-------- Record extracts --------

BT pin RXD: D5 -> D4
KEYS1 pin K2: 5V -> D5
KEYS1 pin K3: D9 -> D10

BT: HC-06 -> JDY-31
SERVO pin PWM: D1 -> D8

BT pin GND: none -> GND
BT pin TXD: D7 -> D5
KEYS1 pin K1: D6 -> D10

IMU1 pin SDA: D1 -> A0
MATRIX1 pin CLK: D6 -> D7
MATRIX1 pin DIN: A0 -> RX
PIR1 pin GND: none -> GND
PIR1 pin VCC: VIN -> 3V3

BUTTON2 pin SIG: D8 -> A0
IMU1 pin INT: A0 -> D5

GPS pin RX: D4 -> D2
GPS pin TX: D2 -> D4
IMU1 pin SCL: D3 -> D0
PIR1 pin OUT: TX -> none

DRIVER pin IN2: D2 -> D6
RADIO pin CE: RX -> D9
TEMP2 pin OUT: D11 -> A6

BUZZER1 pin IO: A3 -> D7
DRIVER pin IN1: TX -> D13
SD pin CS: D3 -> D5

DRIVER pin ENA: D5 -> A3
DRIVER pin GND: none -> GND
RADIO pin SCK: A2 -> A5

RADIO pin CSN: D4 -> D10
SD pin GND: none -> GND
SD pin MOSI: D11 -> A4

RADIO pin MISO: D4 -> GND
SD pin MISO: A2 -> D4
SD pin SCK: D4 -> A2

--------

Line by line, restate the data exactly.

BT pin RXD: D5 -> D4
KEYS1 pin K2: 5V -> D5
KEYS1 pin K3: D9 -> D10

BT: HC-06 -> JDY-31
SERVO pin PWM: D1 -> D8

BT pin GND: none -> GND
BT pin TXD: D7 -> D5
KEYS1 pin K1: D6 -> D10

IMU1 pin SDA: D1 -> A0
MATRIX1 pin CLK: D6 -> D7
MATRIX1 pin DIN: A0 -> RX
PIR1 pin GND: none -> GND
PIR1 pin VCC: VIN -> 3V3

BUTTON2 pin SIG: D8 -> A0
IMU1 pin INT: A0 -> D5

GPS pin RX: D4 -> D2
GPS pin TX: D2 -> D4
IMU1 pin SCL: D3 -> D0
PIR1 pin OUT: TX -> none

DRIVER pin IN2: D2 -> D6
RADIO pin CE: RX -> D9
TEMP2 pin OUT: D11 -> A6

BUZZER1 pin IO: A3 -> D7
DRIVER pin IN1: TX -> D13
SD pin CS: D3 -> D5

DRIVER pin ENA: D5 -> A3
DRIVER pin GND: none -> GND
RADIO pin SCK: A2 -> A5

RADIO pin CSN: D4 -> D10
SD pin GND: none -> GND
SD pin MOSI: D11 -> A4

RADIO pin MISO: D4 -> GND
SD pin MISO: A2 -> D4
SD pin SCK: D4 -> A2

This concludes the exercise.